**COLLECTED MATERIAL**
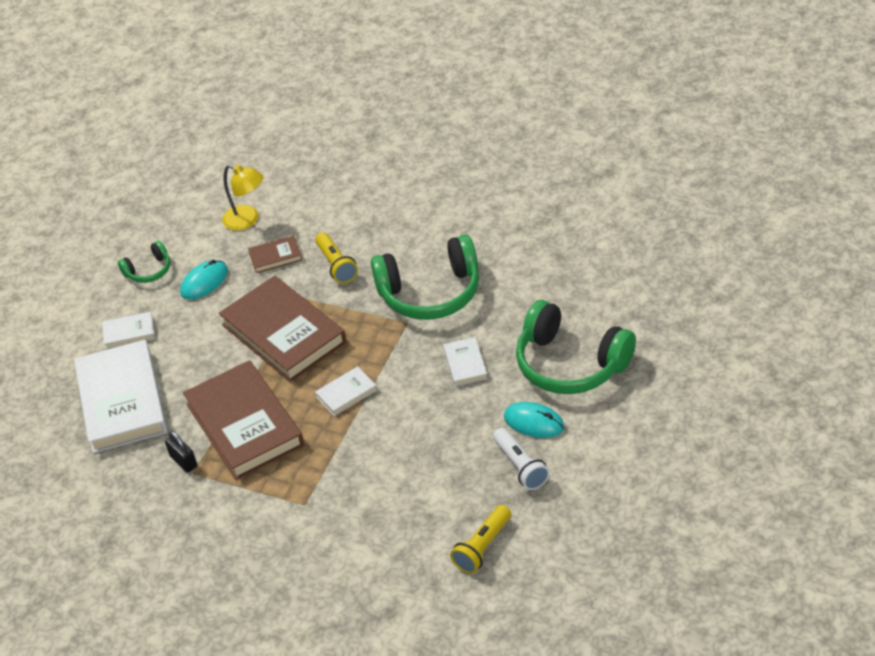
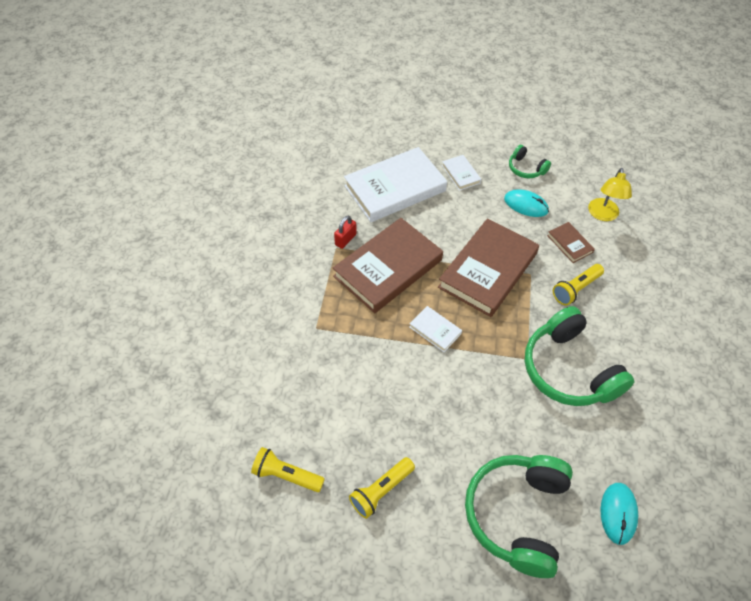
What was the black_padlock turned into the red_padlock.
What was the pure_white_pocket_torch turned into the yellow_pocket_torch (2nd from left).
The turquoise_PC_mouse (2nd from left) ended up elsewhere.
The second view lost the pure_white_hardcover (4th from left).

**WORK INSTRUCTION**
Where the data contains images, drop them and print the rest exactly.

**ANSWER TO THE PROBLEM**
What was the black_padlock turned into the red_padlock.
What was the pure_white_pocket_torch turned into the yellow_pocket_torch (2nd from left).
The turquoise_PC_mouse (2nd from left) ended up elsewhere.
The second view lost the pure_white_hardcover (4th from left).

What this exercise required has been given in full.